- Opening Delimiter -

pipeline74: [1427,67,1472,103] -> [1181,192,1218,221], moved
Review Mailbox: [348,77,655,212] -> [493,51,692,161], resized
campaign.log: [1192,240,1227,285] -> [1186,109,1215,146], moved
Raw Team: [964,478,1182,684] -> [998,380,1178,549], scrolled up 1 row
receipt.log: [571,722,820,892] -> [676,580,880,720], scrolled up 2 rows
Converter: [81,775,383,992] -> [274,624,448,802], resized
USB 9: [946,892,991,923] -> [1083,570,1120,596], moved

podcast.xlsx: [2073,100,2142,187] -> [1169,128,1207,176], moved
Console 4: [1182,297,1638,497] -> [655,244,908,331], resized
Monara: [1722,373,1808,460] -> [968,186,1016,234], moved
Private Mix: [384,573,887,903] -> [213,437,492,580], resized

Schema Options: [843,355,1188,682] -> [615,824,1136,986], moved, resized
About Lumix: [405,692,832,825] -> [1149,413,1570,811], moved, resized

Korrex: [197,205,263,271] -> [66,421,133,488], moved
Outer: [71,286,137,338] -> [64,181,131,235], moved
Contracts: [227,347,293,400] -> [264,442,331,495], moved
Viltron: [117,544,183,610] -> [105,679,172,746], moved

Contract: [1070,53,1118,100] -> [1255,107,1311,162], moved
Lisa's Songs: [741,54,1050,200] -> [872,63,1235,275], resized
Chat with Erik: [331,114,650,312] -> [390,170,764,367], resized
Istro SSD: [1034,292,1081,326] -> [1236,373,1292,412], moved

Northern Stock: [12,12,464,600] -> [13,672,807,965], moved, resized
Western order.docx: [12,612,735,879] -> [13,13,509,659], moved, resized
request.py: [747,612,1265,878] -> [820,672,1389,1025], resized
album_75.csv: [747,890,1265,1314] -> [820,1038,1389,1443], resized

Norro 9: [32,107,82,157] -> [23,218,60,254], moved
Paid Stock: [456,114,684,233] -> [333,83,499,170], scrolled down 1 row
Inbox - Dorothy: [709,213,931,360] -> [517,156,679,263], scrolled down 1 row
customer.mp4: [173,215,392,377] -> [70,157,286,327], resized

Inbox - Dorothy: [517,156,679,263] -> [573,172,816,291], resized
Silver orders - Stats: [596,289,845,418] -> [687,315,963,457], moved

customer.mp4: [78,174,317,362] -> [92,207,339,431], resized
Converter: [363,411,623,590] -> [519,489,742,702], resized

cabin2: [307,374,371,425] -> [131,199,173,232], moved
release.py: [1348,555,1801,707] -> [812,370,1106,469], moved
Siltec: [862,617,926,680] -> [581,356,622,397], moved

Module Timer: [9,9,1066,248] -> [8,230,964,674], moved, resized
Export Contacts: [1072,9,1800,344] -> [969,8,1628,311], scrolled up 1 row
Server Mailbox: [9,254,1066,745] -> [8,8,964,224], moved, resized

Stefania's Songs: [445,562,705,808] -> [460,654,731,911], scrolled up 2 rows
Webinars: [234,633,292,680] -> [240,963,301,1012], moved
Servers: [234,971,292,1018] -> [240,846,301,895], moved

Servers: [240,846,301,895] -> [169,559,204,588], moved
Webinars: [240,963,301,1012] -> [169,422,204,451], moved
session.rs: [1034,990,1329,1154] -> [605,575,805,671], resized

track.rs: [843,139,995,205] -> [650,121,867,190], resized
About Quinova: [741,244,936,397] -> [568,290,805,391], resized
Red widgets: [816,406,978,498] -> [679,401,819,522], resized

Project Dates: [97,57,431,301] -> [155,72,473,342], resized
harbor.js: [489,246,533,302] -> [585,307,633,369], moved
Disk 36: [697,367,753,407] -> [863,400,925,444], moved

- Closing Delimiter -

**TASK GOAL:** Every line of the material is to be set down again verbatim.

**EXERCISE RESULT:**
pipeline74: [1427,67,1472,103] -> [1181,192,1218,221], moved
Review Mailbox: [348,77,655,212] -> [493,51,692,161], resized
campaign.log: [1192,240,1227,285] -> [1186,109,1215,146], moved
Raw Team: [964,478,1182,684] -> [998,380,1178,549], scrolled up 1 row
receipt.log: [571,722,820,892] -> [676,580,880,720], scrolled up 2 rows
Converter: [81,775,383,992] -> [274,624,448,802], resized
USB 9: [946,892,991,923] -> [1083,570,1120,596], moved

podcast.xlsx: [2073,100,2142,187] -> [1169,128,1207,176], moved
Console 4: [1182,297,1638,497] -> [655,244,908,331], resized
Monara: [1722,373,1808,460] -> [968,186,1016,234], moved
Private Mix: [384,573,887,903] -> [213,437,492,580], resized

Schema Options: [843,355,1188,682] -> [615,824,1136,986], moved, resized
About Lumix: [405,692,832,825] -> [1149,413,1570,811], moved, resized

Korrex: [197,205,263,271] -> [66,421,133,488], moved
Outer: [71,286,137,338] -> [64,181,131,235], moved
Contracts: [227,347,293,400] -> [264,442,331,495], moved
Viltron: [117,544,183,610] -> [105,679,172,746], moved

Contract: [1070,53,1118,100] -> [1255,107,1311,162], moved
Lisa's Songs: [741,54,1050,200] -> [872,63,1235,275], resized
Chat with Erik: [331,114,650,312] -> [390,170,764,367], resized
Istro SSD: [1034,292,1081,326] -> [1236,373,1292,412], moved

Northern Stock: [12,12,464,600] -> [13,672,807,965], moved, resized
Western order.docx: [12,612,735,879] -> [13,13,509,659], moved, resized
request.py: [747,612,1265,878] -> [820,672,1389,1025], resized
album_75.csv: [747,890,1265,1314] -> [820,1038,1389,1443], resized

Norro 9: [32,107,82,157] -> [23,218,60,254], moved
Paid Stock: [456,114,684,233] -> [333,83,499,170], scrolled down 1 row
Inbox - Dorothy: [709,213,931,360] -> [517,156,679,263], scrolled down 1 row
customer.mp4: [173,215,392,377] -> [70,157,286,327], resized

Inbox - Dorothy: [517,156,679,263] -> [573,172,816,291], resized
Silver orders - Stats: [596,289,845,418] -> [687,315,963,457], moved

customer.mp4: [78,174,317,362] -> [92,207,339,431], resized
Converter: [363,411,623,590] -> [519,489,742,702], resized

cabin2: [307,374,371,425] -> [131,199,173,232], moved
release.py: [1348,555,1801,707] -> [812,370,1106,469], moved
Siltec: [862,617,926,680] -> [581,356,622,397], moved

Module Timer: [9,9,1066,248] -> [8,230,964,674], moved, resized
Export Contacts: [1072,9,1800,344] -> [969,8,1628,311], scrolled up 1 row
Server Mailbox: [9,254,1066,745] -> [8,8,964,224], moved, resized

Stefania's Songs: [445,562,705,808] -> [460,654,731,911], scrolled up 2 rows
Webinars: [234,633,292,680] -> [240,963,301,1012], moved
Servers: [234,971,292,1018] -> [240,846,301,895], moved

Servers: [240,846,301,895] -> [169,559,204,588], moved
Webinars: [240,963,301,1012] -> [169,422,204,451], moved
session.rs: [1034,990,1329,1154] -> [605,575,805,671], resized

track.rs: [843,139,995,205] -> [650,121,867,190], resized
About Quinova: [741,244,936,397] -> [568,290,805,391], resized
Red widgets: [816,406,978,498] -> [679,401,819,522], resized

Project Dates: [97,57,431,301] -> [155,72,473,342], resized
harbor.js: [489,246,533,302] -> [585,307,633,369], moved
Disk 36: [697,367,753,407] -> [863,400,925,444], moved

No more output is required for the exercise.